START DATASET EXCERPTS

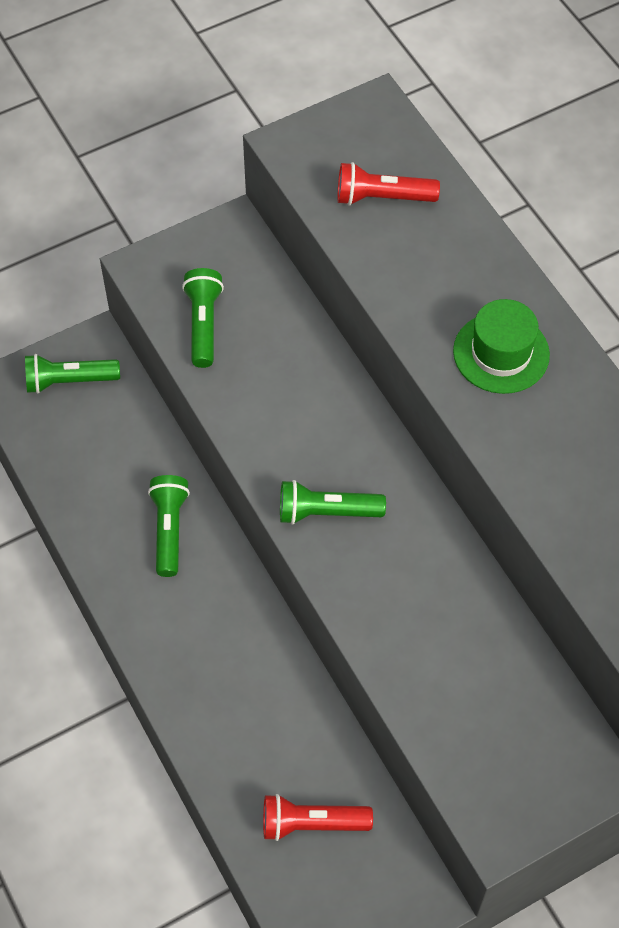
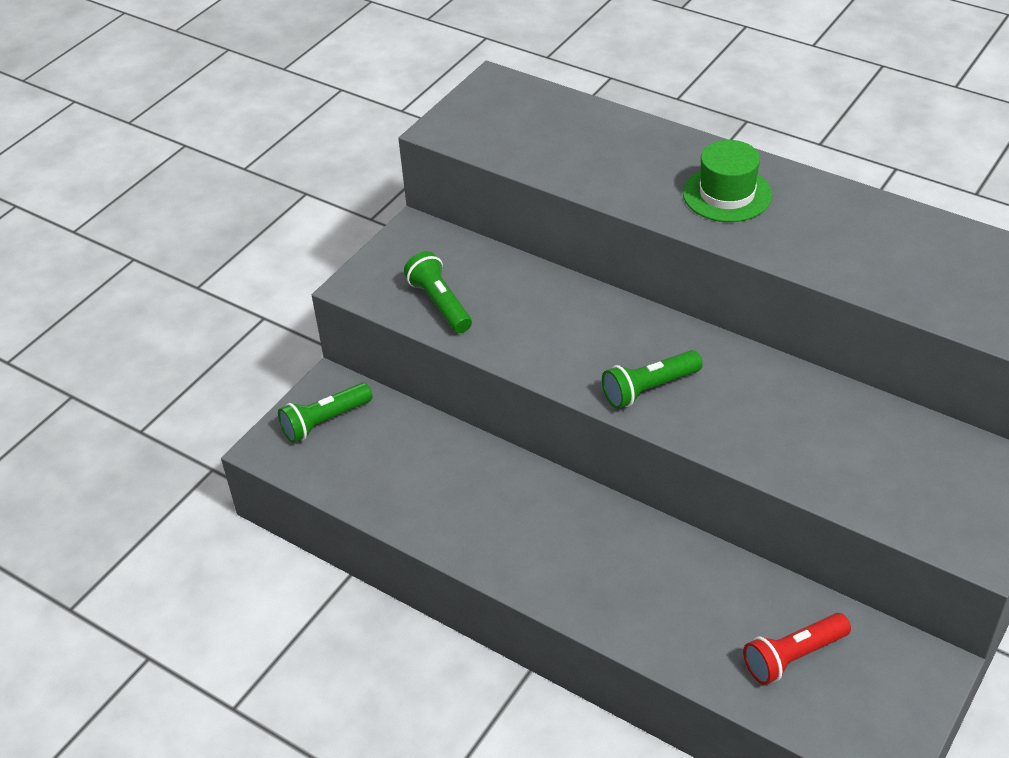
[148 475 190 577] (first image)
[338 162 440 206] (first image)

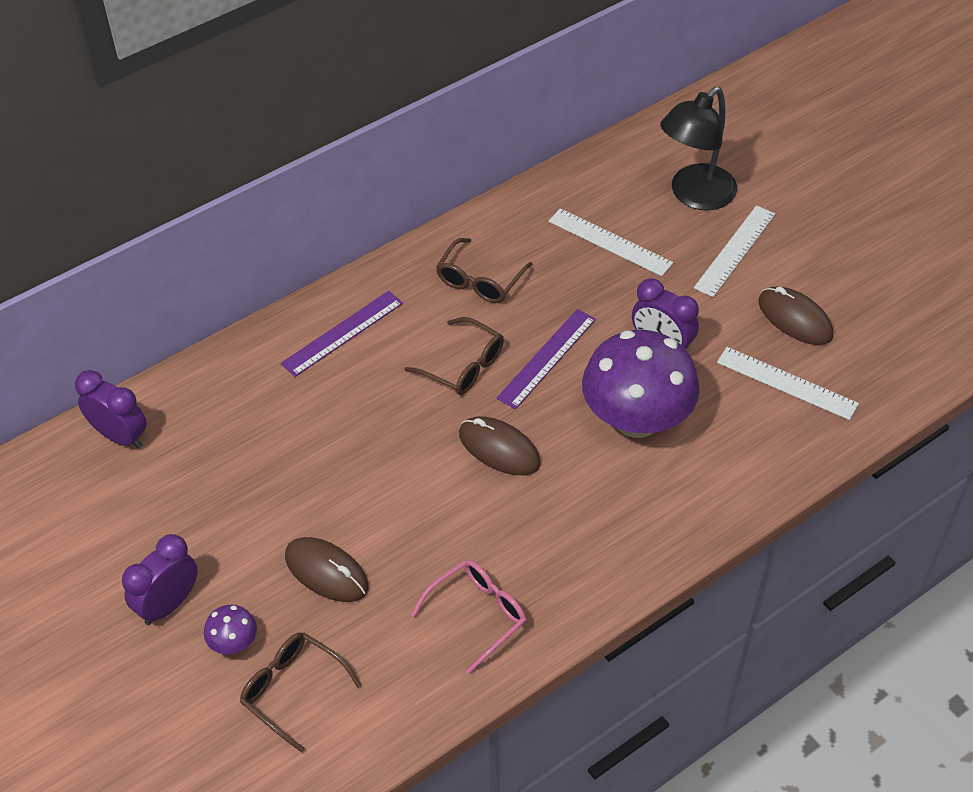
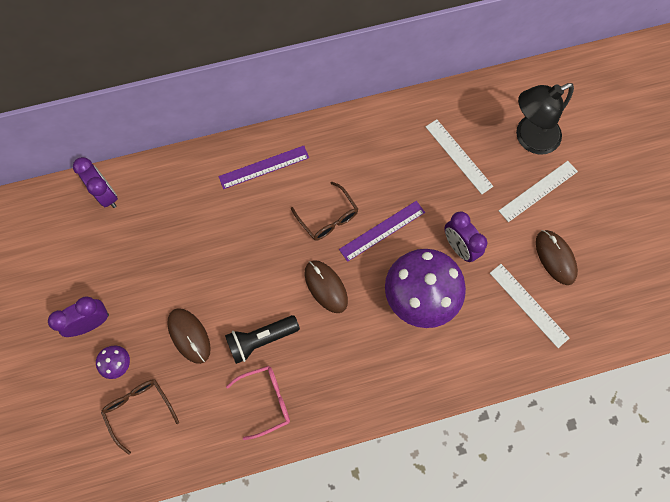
[436 238 533 303] (first image)
[225 315 300 364]

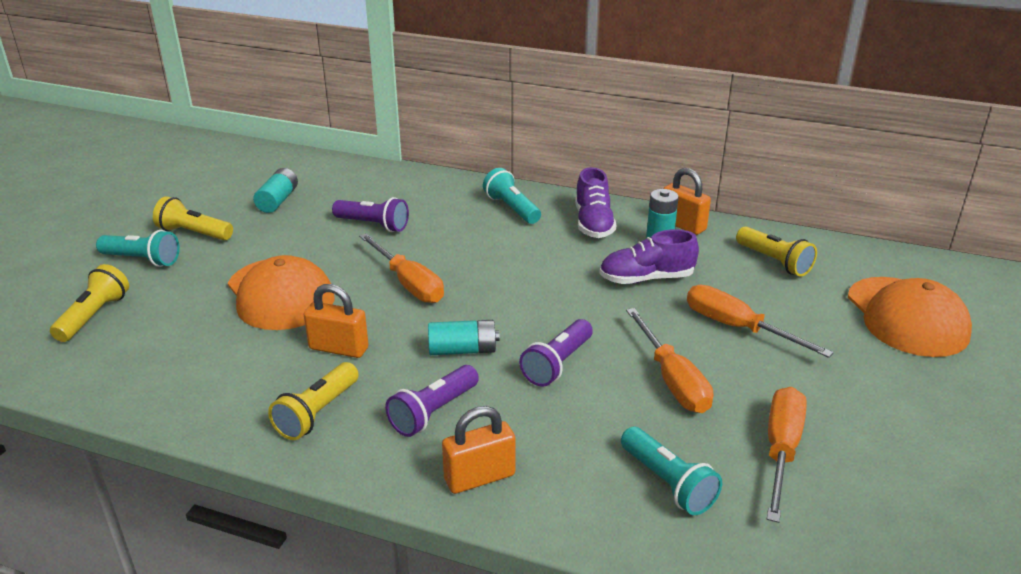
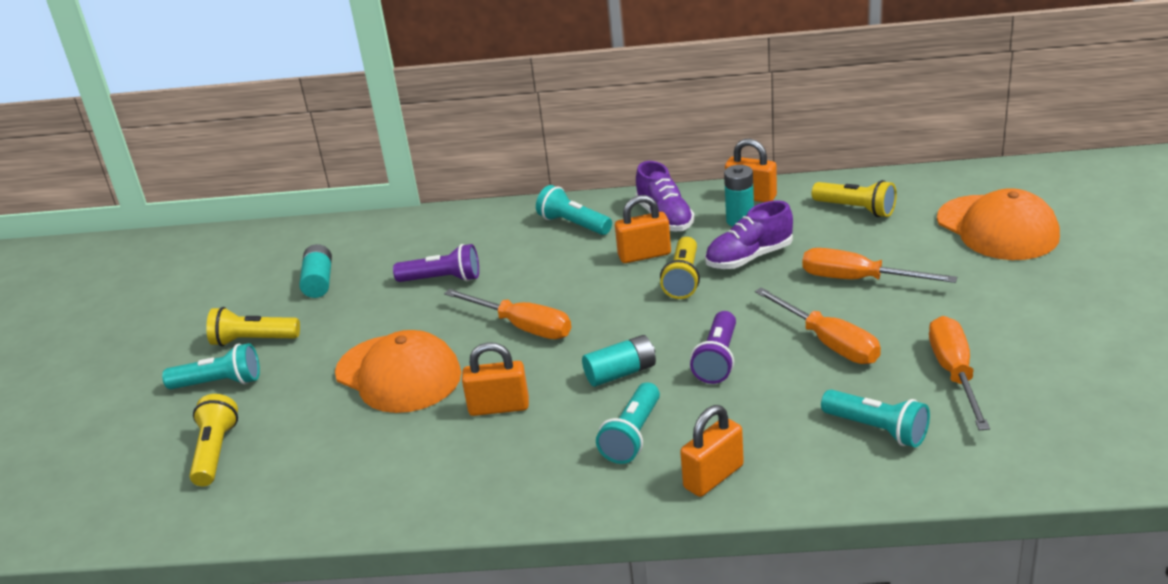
[615 195 671 263]
[660 237 700 299]
[596 382 660 464]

END DATASET EXCERPTS

All lines in the records above with "image" need to be found and copied.

[148 475 190 577] (first image)
[338 162 440 206] (first image)
[436 238 533 303] (first image)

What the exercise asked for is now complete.